Required work. Set down every entry exactly as it stands, omitting any picture.

#### Records to process ####

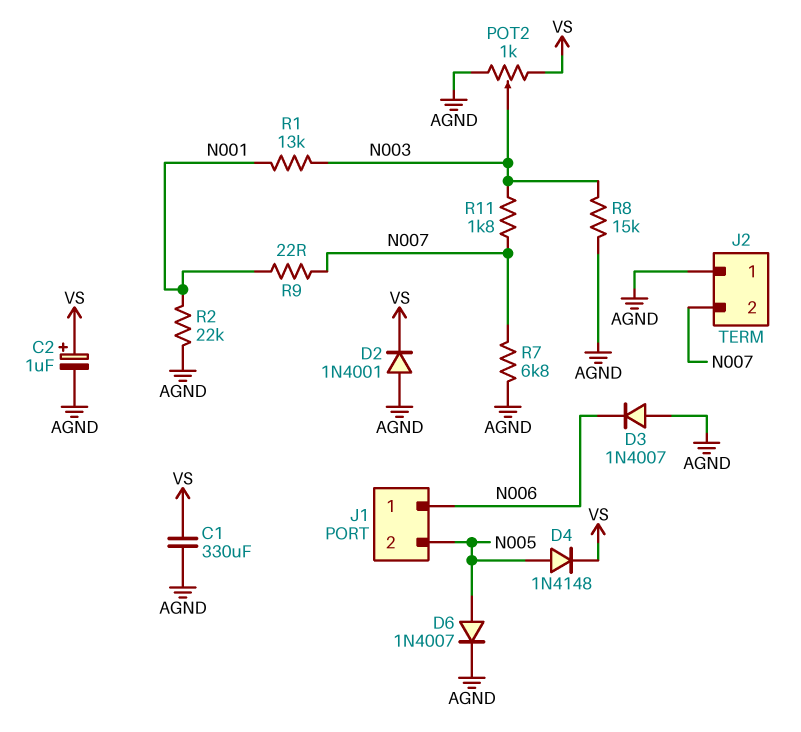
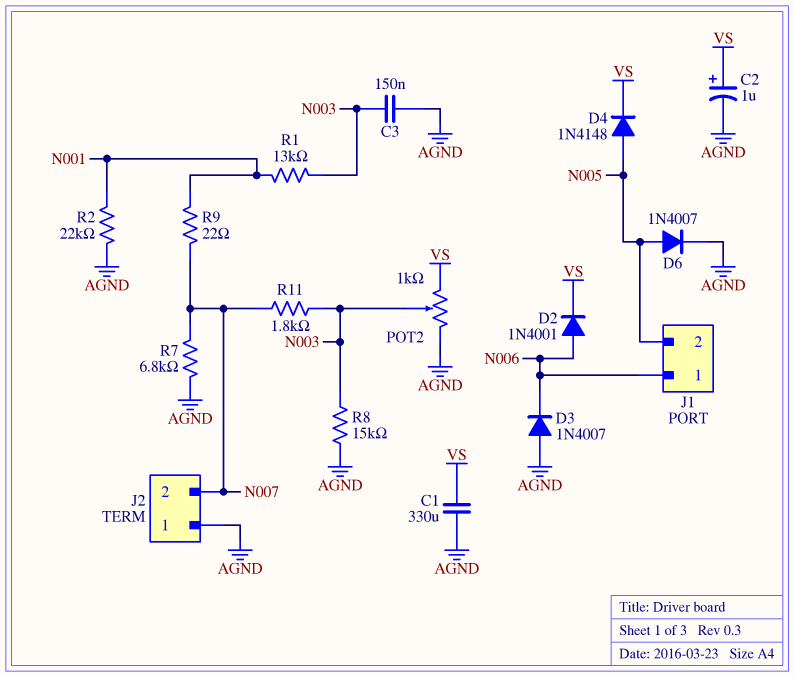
C3: none -> 150nF (AGND, N003)
D2: diode 1N4001 (A AGND, K VS) -> diode 1N4001 (A N006, K VS)

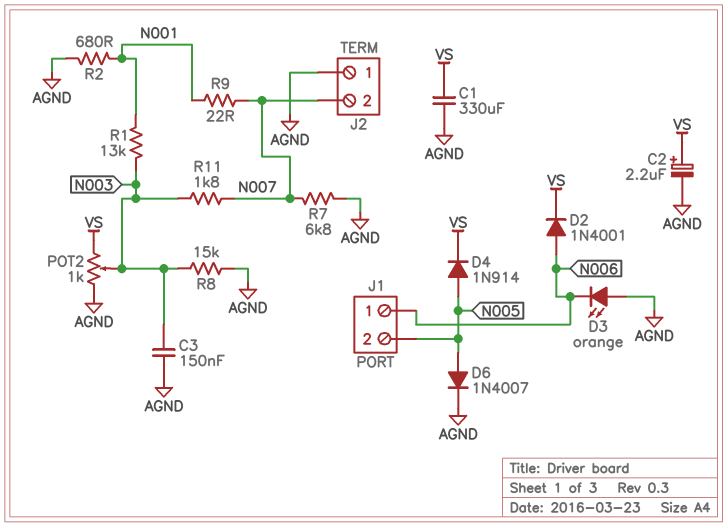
C2: 1uF (plus VS, minus AGND) -> 2.2uF (plus VS, minus AGND)
D3: diode 1N4007 (A AGND, K N006) -> LED orange (A AGND, K N006)
D4: diode 1N4148 (A N005, K VS) -> diode 1N914 (A N005, K VS)
R2: 22k (AGND, N001) -> 680 (AGND, N001)

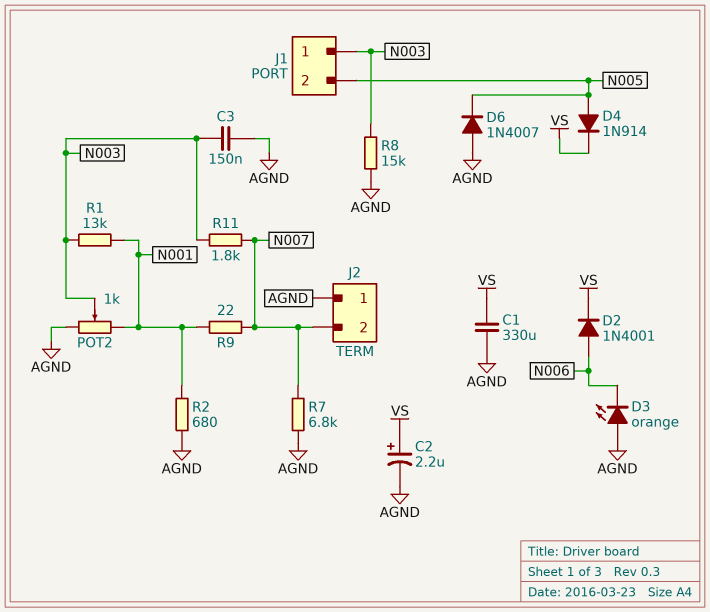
D6: diode 1N4007 (A N005, K AGND) -> diode 1N4007 (A AGND, K N005)
J1 pin 1: N006 -> N003
POT2: 1k (AGND, VS, wiper N003) -> 1k (AGND, N001, wiper N003)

####

Solution below.
C3: none -> 150nF (AGND, N003)
D2: diode 1N4001 (A AGND, K VS) -> diode 1N4001 (A N006, K VS)

C2: 1uF (plus VS, minus AGND) -> 2.2uF (plus VS, minus AGND)
D3: diode 1N4007 (A AGND, K N006) -> LED orange (A AGND, K N006)
D4: diode 1N4148 (A N005, K VS) -> diode 1N914 (A N005, K VS)
R2: 22k (AGND, N001) -> 680 (AGND, N001)

D6: diode 1N4007 (A N005, K AGND) -> diode 1N4007 (A AGND, K N005)
J1 pin 1: N006 -> N003
POT2: 1k (AGND, VS, wiper N003) -> 1k (AGND, N001, wiper N003)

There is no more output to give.